> **Problem to work on**
An exact copy of all the data below is needed, without its pictures.

(Dataset content)

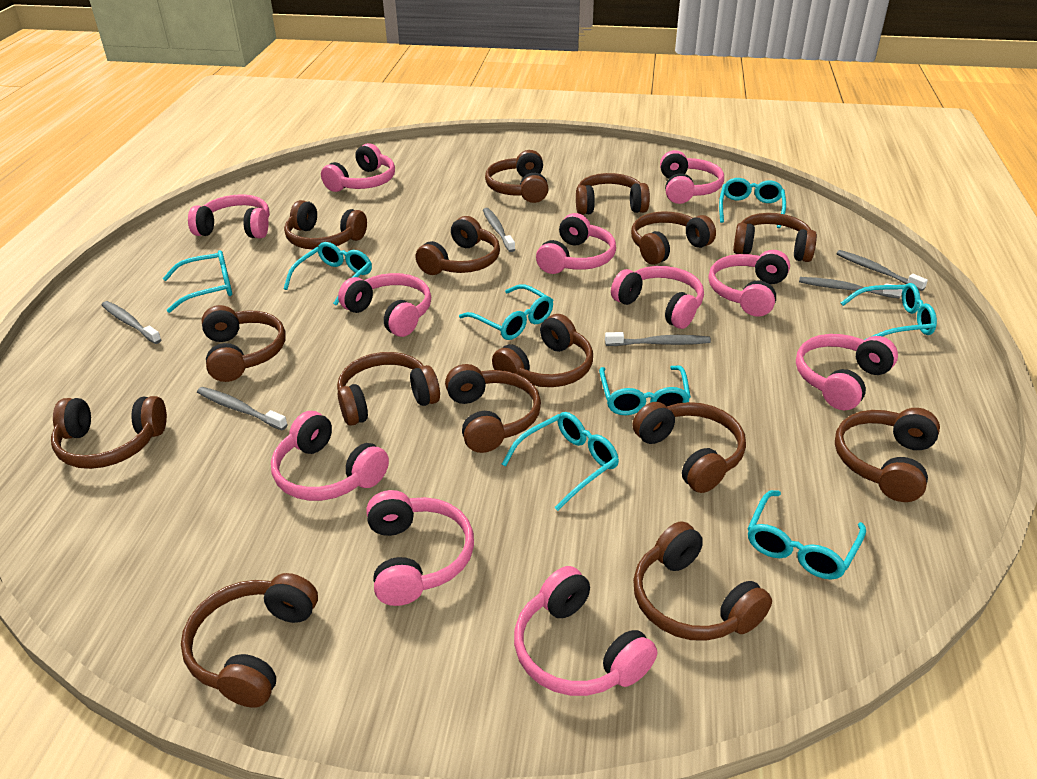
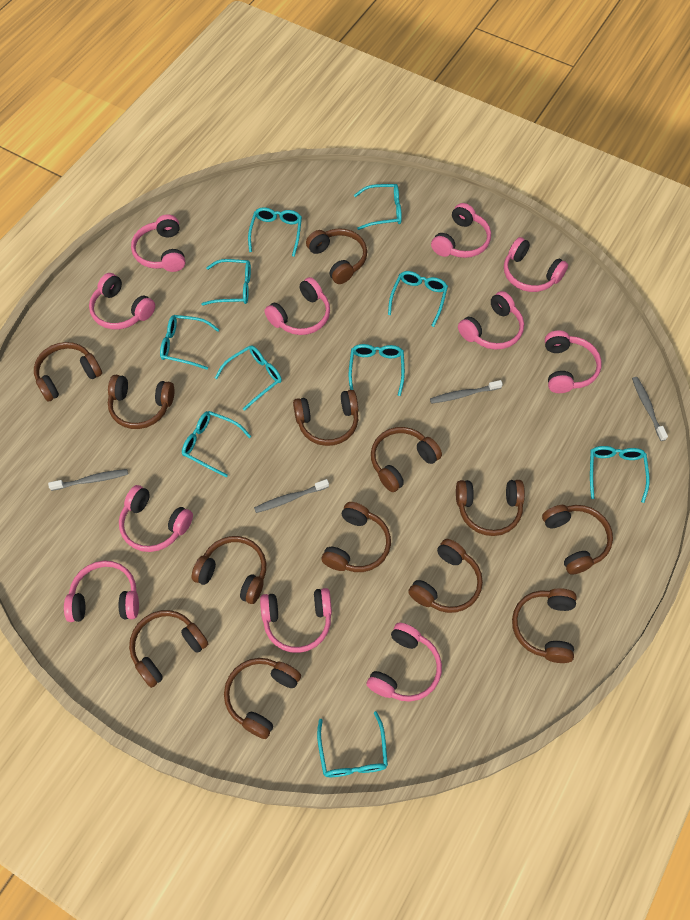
brown headphones: 15 -> 13
grey toothbrush: 6 -> 4
turquoise glasses: 8 -> 10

(End Dataset content)

> **Completed exercise**
brown headphones: 15 -> 13
grey toothbrush: 6 -> 4
turquoise glasses: 8 -> 10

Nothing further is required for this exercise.